▶ _What is required_: Lines from the one containing "camera: 35 degrees right, 5 degrees up" through the last one in the data below: write them out word for word, and only them.

[Collection entries]
□ □ □ □ □ □ □
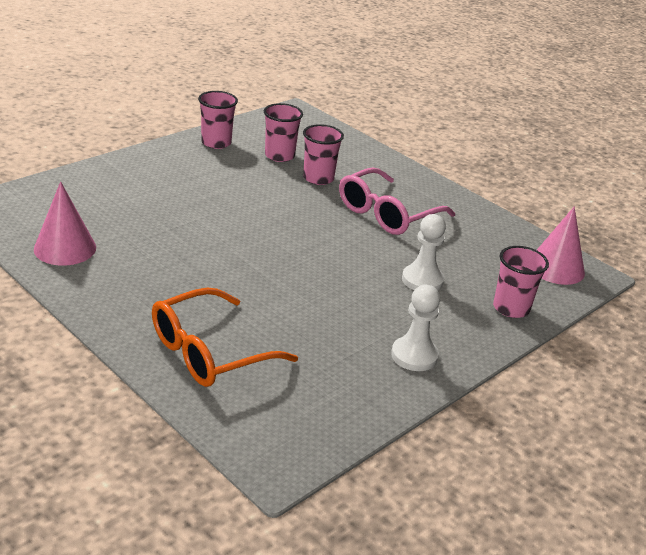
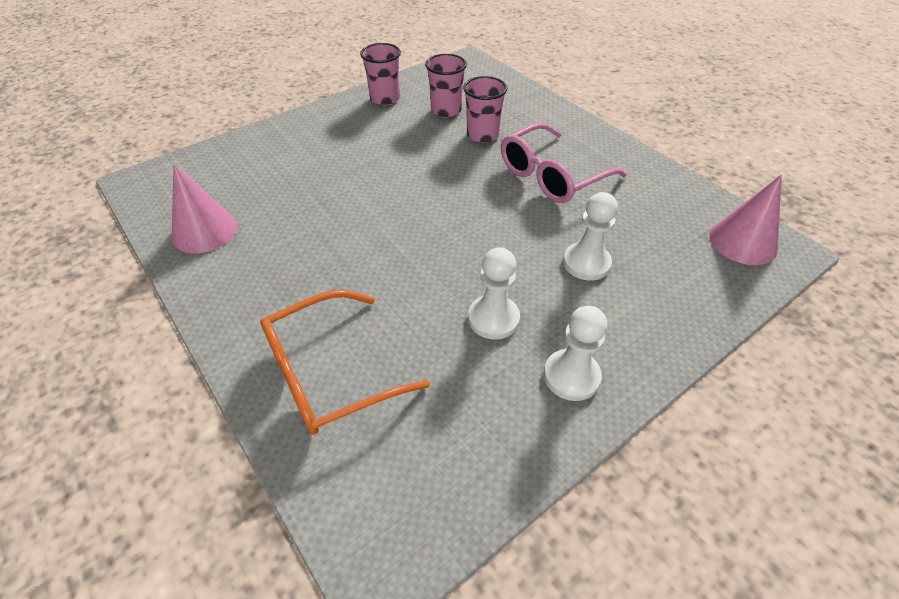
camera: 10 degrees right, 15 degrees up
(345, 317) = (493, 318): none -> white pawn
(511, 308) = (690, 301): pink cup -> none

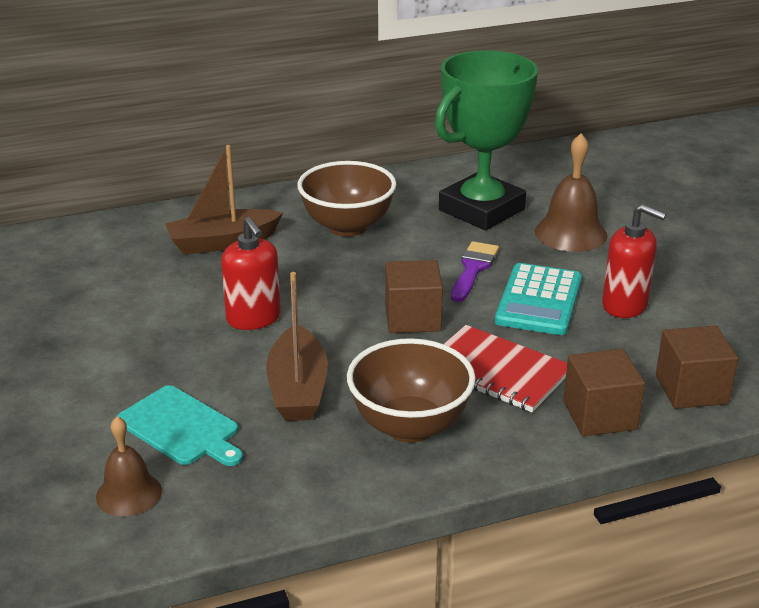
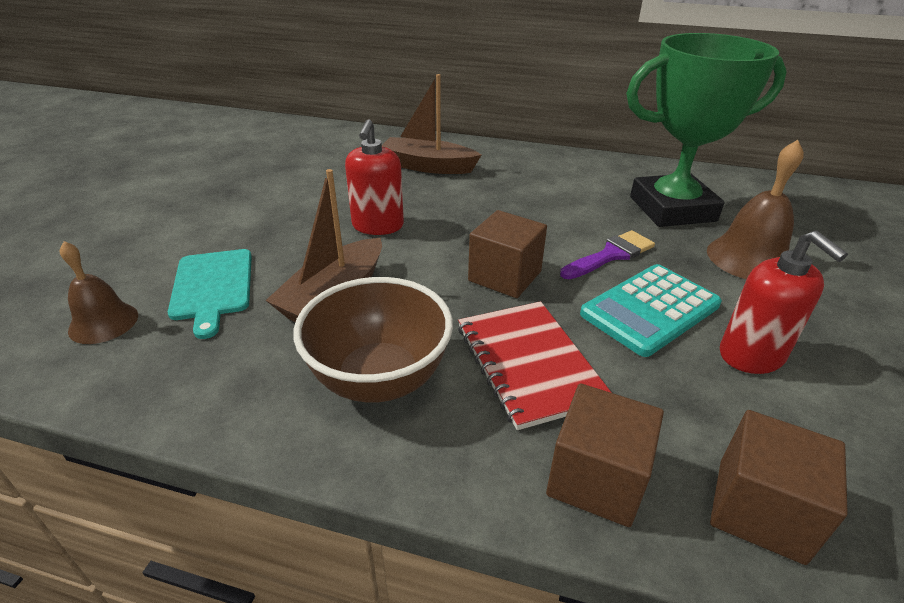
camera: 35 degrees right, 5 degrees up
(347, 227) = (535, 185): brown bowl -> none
□ □ □ □ □ □ □
▶ _Response to this exercise_:
camera: 35 degrees right, 5 degrees up
(347, 227) = (535, 185): brown bowl -> none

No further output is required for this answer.